What is needed. What the answer must contain is every line of the records, exactly, with no pictures.

Overhead images with object lists
-- Opening Marker --

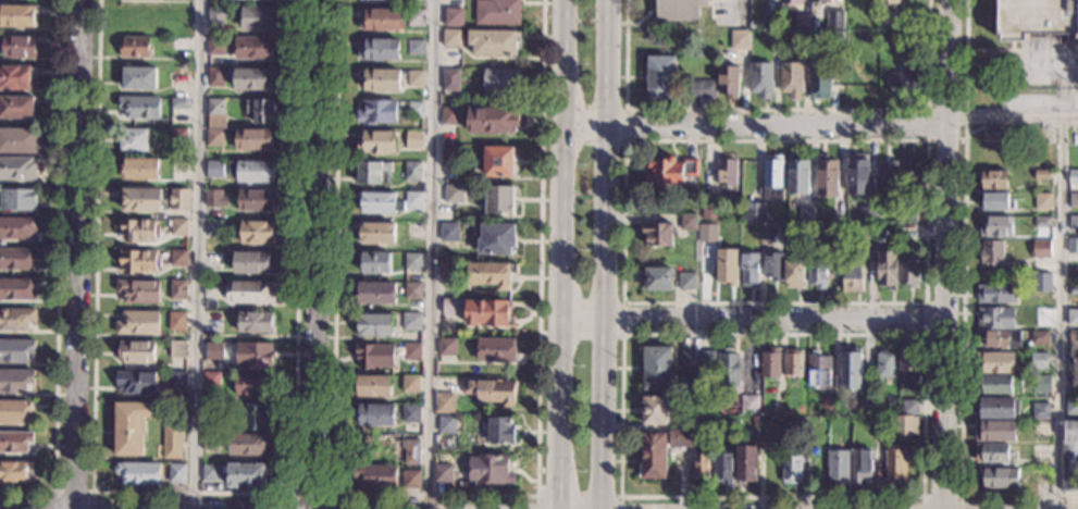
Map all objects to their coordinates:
building: (792, 1)
building: (820, 1)
building: (889, 1)
road: (711, 8)
building: (678, 9)
road: (739, 9)
building: (872, 10)
building: (497, 12)
building: (216, 15)
building: (18, 16)
building: (453, 17)
building: (259, 18)
building: (415, 18)
road: (642, 18)
building: (1036, 18)
building: (381, 19)
building: (770, 20)
building: (834, 20)
building: (888, 20)
building: (802, 22)
building: (451, 38)
building: (774, 38)
building: (835, 38)
building: (897, 38)
building: (799, 39)
building: (739, 40)
building: (180, 41)
building: (493, 42)
building: (862, 43)
building: (18, 46)
building: (216, 46)
building: (133, 47)
building: (416, 47)
building: (254, 48)
building: (379, 49)
building: (178, 76)
building: (17, 77)
building: (215, 77)
building: (416, 77)
building: (138, 78)
building: (661, 78)
building: (820, 78)
building: (252, 79)
building: (380, 79)
building: (761, 79)
building: (450, 80)
building: (791, 80)
building: (850, 80)
building: (502, 81)
building: (728, 81)
building: (902, 81)
building: (699, 89)
building: (178, 103)
building: (139, 107)
building: (215, 107)
building: (16, 108)
building: (415, 109)
road: (775, 109)
building: (262, 110)
building: (378, 112)
road: (1012, 114)
building: (450, 116)
building: (492, 120)
road: (758, 128)
building: (178, 133)
building: (993, 134)
building: (214, 137)
building: (18, 140)
building: (132, 140)
building: (254, 140)
building: (413, 140)
road: (930, 140)
road: (597, 141)
building: (377, 142)
building: (449, 155)
building: (1074, 159)
building: (497, 161)
building: (17, 168)
building: (138, 168)
building: (214, 169)
building: (252, 171)
building: (412, 171)
building: (670, 171)
building: (373, 172)
building: (727, 172)
building: (887, 173)
building: (857, 174)
building: (910, 174)
building: (798, 175)
building: (827, 175)
building: (1042, 175)
building: (1073, 177)
building: (772, 179)
building: (994, 180)
building: (453, 194)
building: (215, 199)
building: (498, 199)
building: (19, 200)
building: (139, 200)
building: (179, 200)
building: (255, 200)
building: (413, 200)
building: (996, 201)
building: (1042, 201)
building: (1073, 201)
building: (380, 202)
building: (711, 209)
building: (754, 212)
building: (806, 213)
building: (880, 213)
building: (909, 213)
building: (837, 214)
building: (867, 214)
building: (688, 222)
building: (1042, 222)
building: (1073, 223)
building: (996, 226)
building: (178, 227)
building: (17, 228)
building: (213, 228)
building: (137, 231)
building: (907, 231)
building: (256, 232)
building: (376, 232)
building: (448, 232)
building: (707, 232)
building: (770, 232)
building: (658, 234)
building: (834, 235)
building: (495, 238)
building: (1073, 245)
building: (1041, 249)
building: (991, 251)
road: (75, 254)
road: (198, 254)
road: (313, 254)
road: (429, 254)
road: (563, 254)
road: (605, 254)
road: (946, 254)
building: (178, 257)
building: (16, 258)
building: (212, 259)
building: (138, 261)
building: (412, 261)
building: (253, 262)
building: (373, 263)
building: (727, 266)
building: (774, 266)
building: (1024, 267)
building: (448, 270)
building: (750, 270)
building: (886, 270)
road: (56, 272)
building: (817, 273)
building: (908, 273)
building: (491, 274)
building: (794, 274)
building: (852, 278)
building: (658, 279)
building: (687, 281)
building: (1042, 282)
building: (17, 289)
building: (212, 289)
building: (1072, 289)
building: (177, 290)
building: (139, 291)
building: (412, 291)
building: (249, 292)
building: (374, 293)
building: (996, 294)
road: (924, 302)
road: (961, 306)
building: (453, 307)
road: (1058, 311)
building: (489, 313)
building: (995, 318)
building: (1072, 318)
building: (16, 319)
road: (753, 320)
building: (176, 321)
building: (411, 321)
building: (138, 322)
building: (212, 322)
building: (255, 322)
building: (375, 325)
road: (927, 334)
building: (1073, 336)
road: (596, 337)
building: (1039, 337)
building: (994, 339)
building: (446, 348)
building: (177, 349)
building: (15, 350)
building: (210, 350)
building: (496, 350)
building: (411, 352)
building: (137, 353)
building: (254, 354)
building: (374, 356)
building: (697, 360)
building: (1073, 360)
building: (1039, 361)
building: (996, 362)
building: (771, 363)
building: (910, 363)
building: (793, 364)
building: (885, 365)
building: (657, 368)
building: (729, 368)
building: (851, 368)
building: (819, 370)
building: (210, 378)
building: (176, 380)
building: (1071, 380)
building: (15, 381)
building: (136, 382)
building: (410, 383)
building: (1041, 383)
building: (994, 384)
building: (252, 385)
building: (373, 386)
building: (490, 391)
building: (444, 403)
building: (750, 405)
building: (776, 405)
building: (830, 405)
building: (210, 406)
building: (865, 406)
building: (1072, 406)
building: (910, 407)
building: (997, 408)
building: (655, 410)
building: (14, 411)
building: (1041, 411)
building: (410, 414)
building: (374, 415)
building: (256, 418)
building: (446, 424)
building: (685, 424)
building: (757, 424)
building: (131, 426)
building: (906, 426)
building: (501, 430)
building: (878, 430)
building: (1039, 430)
building: (995, 431)
building: (773, 433)
building: (696, 437)
building: (682, 439)
building: (14, 441)
building: (171, 441)
building: (209, 442)
building: (248, 444)
building: (408, 452)
building: (1038, 452)
building: (992, 453)
building: (654, 455)
building: (1069, 456)
building: (746, 463)
building: (896, 465)
building: (860, 466)
building: (701, 467)
building: (724, 468)
building: (837, 468)
building: (490, 469)
building: (791, 470)
building: (15, 471)
building: (176, 473)
building: (209, 473)
building: (443, 473)
building: (138, 474)
building: (247, 475)
building: (375, 476)
building: (998, 478)
building: (411, 479)
road: (71, 491)
road: (193, 493)
road: (311, 494)
road: (433, 495)
road: (921, 495)
road: (940, 495)
road: (576, 496)
road: (729, 503)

-- Closing Marker --

Answer to the problem.
Map all objects to their coordinates:
building: (792, 1)
building: (820, 1)
building: (889, 1)
road: (711, 8)
building: (678, 9)
road: (739, 9)
building: (872, 10)
building: (497, 12)
building: (216, 15)
building: (18, 16)
building: (453, 17)
building: (259, 18)
building: (415, 18)
road: (642, 18)
building: (1036, 18)
building: (381, 19)
building: (770, 20)
building: (834, 20)
building: (888, 20)
building: (802, 22)
building: (451, 38)
building: (774, 38)
building: (835, 38)
building: (897, 38)
building: (799, 39)
building: (739, 40)
building: (180, 41)
building: (493, 42)
building: (862, 43)
building: (18, 46)
building: (216, 46)
building: (133, 47)
building: (416, 47)
building: (254, 48)
building: (379, 49)
building: (178, 76)
building: (17, 77)
building: (215, 77)
building: (416, 77)
building: (138, 78)
building: (661, 78)
building: (820, 78)
building: (252, 79)
building: (380, 79)
building: (761, 79)
building: (450, 80)
building: (791, 80)
building: (850, 80)
building: (502, 81)
building: (728, 81)
building: (902, 81)
building: (699, 89)
building: (178, 103)
building: (139, 107)
building: (215, 107)
building: (16, 108)
building: (415, 109)
road: (775, 109)
building: (262, 110)
building: (378, 112)
road: (1012, 114)
building: (450, 116)
building: (492, 120)
road: (758, 128)
building: (178, 133)
building: (993, 134)
building: (214, 137)
building: (18, 140)
building: (132, 140)
building: (254, 140)
building: (413, 140)
road: (930, 140)
road: (597, 141)
building: (377, 142)
building: (449, 155)
building: (1074, 159)
building: (497, 161)
building: (17, 168)
building: (138, 168)
building: (214, 169)
building: (252, 171)
building: (412, 171)
building: (670, 171)
building: (373, 172)
building: (727, 172)
building: (887, 173)
building: (857, 174)
building: (910, 174)
building: (798, 175)
building: (827, 175)
building: (1042, 175)
building: (1073, 177)
building: (772, 179)
building: (994, 180)
building: (453, 194)
building: (215, 199)
building: (498, 199)
building: (19, 200)
building: (139, 200)
building: (179, 200)
building: (255, 200)
building: (413, 200)
building: (996, 201)
building: (1042, 201)
building: (1073, 201)
building: (380, 202)
building: (711, 209)
building: (754, 212)
building: (806, 213)
building: (880, 213)
building: (909, 213)
building: (837, 214)
building: (867, 214)
building: (688, 222)
building: (1042, 222)
building: (1073, 223)
building: (996, 226)
building: (178, 227)
building: (17, 228)
building: (213, 228)
building: (137, 231)
building: (907, 231)
building: (256, 232)
building: (376, 232)
building: (448, 232)
building: (707, 232)
building: (770, 232)
building: (658, 234)
building: (834, 235)
building: (495, 238)
building: (1073, 245)
building: (1041, 249)
building: (991, 251)
road: (75, 254)
road: (198, 254)
road: (313, 254)
road: (429, 254)
road: (563, 254)
road: (605, 254)
road: (946, 254)
building: (178, 257)
building: (16, 258)
building: (212, 259)
building: (138, 261)
building: (412, 261)
building: (253, 262)
building: (373, 263)
building: (727, 266)
building: (774, 266)
building: (1024, 267)
building: (448, 270)
building: (750, 270)
building: (886, 270)
road: (56, 272)
building: (817, 273)
building: (908, 273)
building: (491, 274)
building: (794, 274)
building: (852, 278)
building: (658, 279)
building: (687, 281)
building: (1042, 282)
building: (17, 289)
building: (212, 289)
building: (1072, 289)
building: (177, 290)
building: (139, 291)
building: (412, 291)
building: (249, 292)
building: (374, 293)
building: (996, 294)
road: (924, 302)
road: (961, 306)
building: (453, 307)
road: (1058, 311)
building: (489, 313)
building: (995, 318)
building: (1072, 318)
building: (16, 319)
road: (753, 320)
building: (176, 321)
building: (411, 321)
building: (138, 322)
building: (212, 322)
building: (255, 322)
building: (375, 325)
road: (927, 334)
building: (1073, 336)
road: (596, 337)
building: (1039, 337)
building: (994, 339)
building: (446, 348)
building: (177, 349)
building: (15, 350)
building: (210, 350)
building: (496, 350)
building: (411, 352)
building: (137, 353)
building: (254, 354)
building: (374, 356)
building: (697, 360)
building: (1073, 360)
building: (1039, 361)
building: (996, 362)
building: (771, 363)
building: (910, 363)
building: (793, 364)
building: (885, 365)
building: (657, 368)
building: (729, 368)
building: (851, 368)
building: (819, 370)
building: (210, 378)
building: (176, 380)
building: (1071, 380)
building: (15, 381)
building: (136, 382)
building: (410, 383)
building: (1041, 383)
building: (994, 384)
building: (252, 385)
building: (373, 386)
building: (490, 391)
building: (444, 403)
building: (750, 405)
building: (776, 405)
building: (830, 405)
building: (210, 406)
building: (865, 406)
building: (1072, 406)
building: (910, 407)
building: (997, 408)
building: (655, 410)
building: (14, 411)
building: (1041, 411)
building: (410, 414)
building: (374, 415)
building: (256, 418)
building: (446, 424)
building: (685, 424)
building: (757, 424)
building: (131, 426)
building: (906, 426)
building: (501, 430)
building: (878, 430)
building: (1039, 430)
building: (995, 431)
building: (773, 433)
building: (696, 437)
building: (682, 439)
building: (14, 441)
building: (171, 441)
building: (209, 442)
building: (248, 444)
building: (408, 452)
building: (1038, 452)
building: (992, 453)
building: (654, 455)
building: (1069, 456)
building: (746, 463)
building: (896, 465)
building: (860, 466)
building: (701, 467)
building: (724, 468)
building: (837, 468)
building: (490, 469)
building: (791, 470)
building: (15, 471)
building: (176, 473)
building: (209, 473)
building: (443, 473)
building: (138, 474)
building: (247, 475)
building: (375, 476)
building: (998, 478)
building: (411, 479)
road: (71, 491)
road: (193, 493)
road: (311, 494)
road: (433, 495)
road: (921, 495)
road: (940, 495)
road: (576, 496)
road: (729, 503)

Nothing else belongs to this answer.